DATA RECORDS:
****

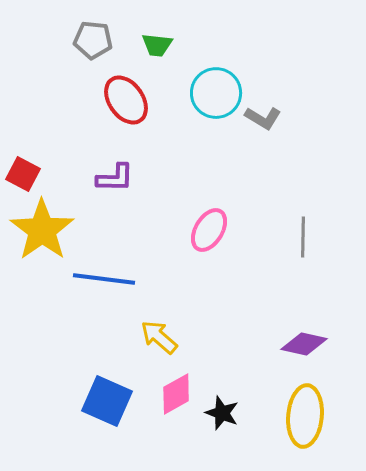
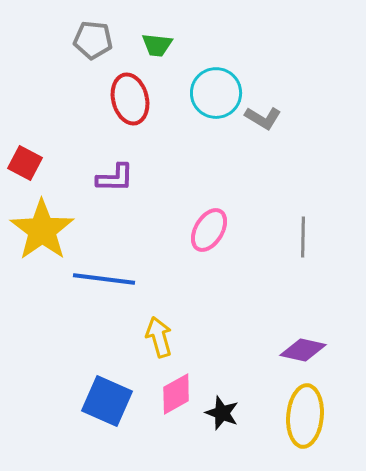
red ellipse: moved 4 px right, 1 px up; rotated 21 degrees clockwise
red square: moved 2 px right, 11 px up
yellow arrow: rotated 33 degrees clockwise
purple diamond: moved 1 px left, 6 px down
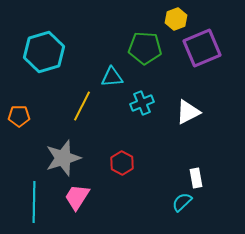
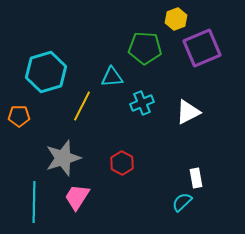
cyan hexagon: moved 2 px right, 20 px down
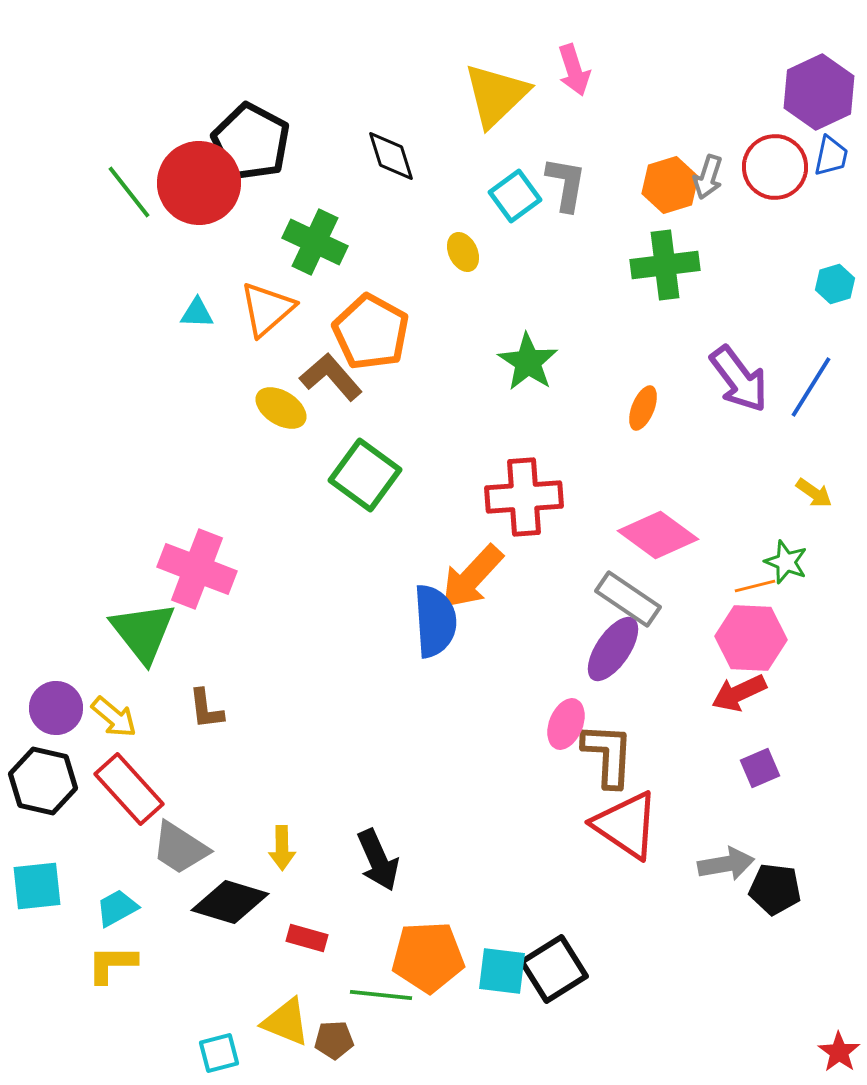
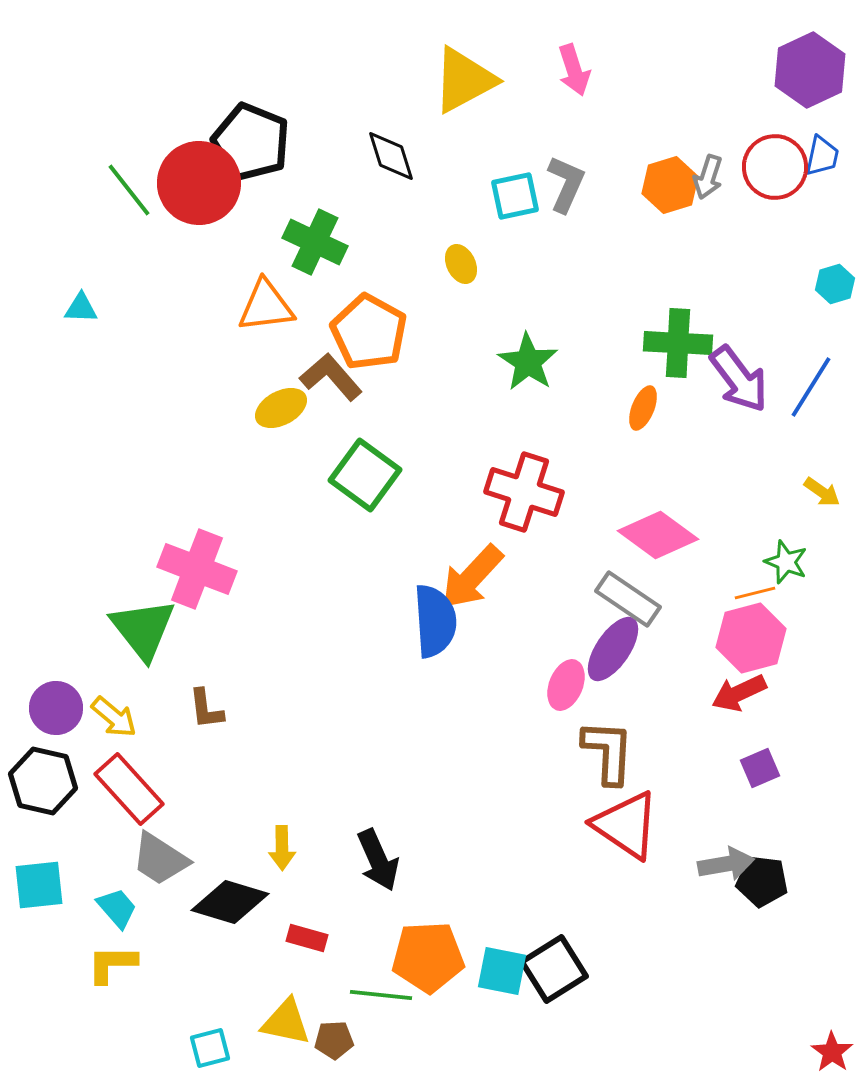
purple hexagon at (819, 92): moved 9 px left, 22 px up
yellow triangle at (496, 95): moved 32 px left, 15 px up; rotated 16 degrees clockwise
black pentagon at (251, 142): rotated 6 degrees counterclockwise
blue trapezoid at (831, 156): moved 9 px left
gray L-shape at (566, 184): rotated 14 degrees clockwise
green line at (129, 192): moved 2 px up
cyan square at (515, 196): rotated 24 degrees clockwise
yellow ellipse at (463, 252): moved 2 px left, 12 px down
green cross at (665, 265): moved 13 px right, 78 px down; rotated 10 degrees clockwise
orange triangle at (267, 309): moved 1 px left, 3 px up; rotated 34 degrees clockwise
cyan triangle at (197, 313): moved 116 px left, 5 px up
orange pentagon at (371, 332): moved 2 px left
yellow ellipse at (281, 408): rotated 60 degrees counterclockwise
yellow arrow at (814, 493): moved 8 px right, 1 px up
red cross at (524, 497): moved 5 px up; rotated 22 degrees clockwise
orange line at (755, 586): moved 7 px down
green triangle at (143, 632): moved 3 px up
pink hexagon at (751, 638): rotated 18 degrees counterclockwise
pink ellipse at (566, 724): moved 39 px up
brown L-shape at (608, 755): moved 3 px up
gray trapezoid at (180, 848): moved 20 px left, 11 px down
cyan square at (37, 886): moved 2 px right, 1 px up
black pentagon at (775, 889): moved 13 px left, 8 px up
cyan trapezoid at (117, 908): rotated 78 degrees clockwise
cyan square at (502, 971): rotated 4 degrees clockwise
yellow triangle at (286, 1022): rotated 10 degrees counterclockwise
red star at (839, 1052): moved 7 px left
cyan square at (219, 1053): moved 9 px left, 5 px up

****

EXERCISE DETAILS:
Every record above must reappear exactly in the answer, minus its pictures.

YOUR SOLUTION:
red ellipse: moved 4 px right, 1 px up; rotated 21 degrees clockwise
red square: moved 2 px right, 11 px up
yellow arrow: rotated 33 degrees clockwise
purple diamond: moved 1 px left, 6 px down
cyan hexagon: moved 2 px right, 20 px down
purple hexagon at (819, 92): moved 9 px left, 22 px up
yellow triangle at (496, 95): moved 32 px left, 15 px up; rotated 16 degrees clockwise
black pentagon at (251, 142): rotated 6 degrees counterclockwise
blue trapezoid at (831, 156): moved 9 px left
gray L-shape at (566, 184): rotated 14 degrees clockwise
green line at (129, 192): moved 2 px up
cyan square at (515, 196): rotated 24 degrees clockwise
yellow ellipse at (463, 252): moved 2 px left, 12 px down
green cross at (665, 265): moved 13 px right, 78 px down; rotated 10 degrees clockwise
orange triangle at (267, 309): moved 1 px left, 3 px up; rotated 34 degrees clockwise
cyan triangle at (197, 313): moved 116 px left, 5 px up
orange pentagon at (371, 332): moved 2 px left
yellow ellipse at (281, 408): rotated 60 degrees counterclockwise
yellow arrow at (814, 493): moved 8 px right, 1 px up
red cross at (524, 497): moved 5 px up; rotated 22 degrees clockwise
orange line at (755, 586): moved 7 px down
green triangle at (143, 632): moved 3 px up
pink hexagon at (751, 638): rotated 18 degrees counterclockwise
pink ellipse at (566, 724): moved 39 px up
brown L-shape at (608, 755): moved 3 px up
gray trapezoid at (180, 848): moved 20 px left, 11 px down
cyan square at (37, 886): moved 2 px right, 1 px up
black pentagon at (775, 889): moved 13 px left, 8 px up
cyan trapezoid at (117, 908): rotated 78 degrees clockwise
cyan square at (502, 971): rotated 4 degrees clockwise
yellow triangle at (286, 1022): rotated 10 degrees counterclockwise
red star at (839, 1052): moved 7 px left
cyan square at (219, 1053): moved 9 px left, 5 px up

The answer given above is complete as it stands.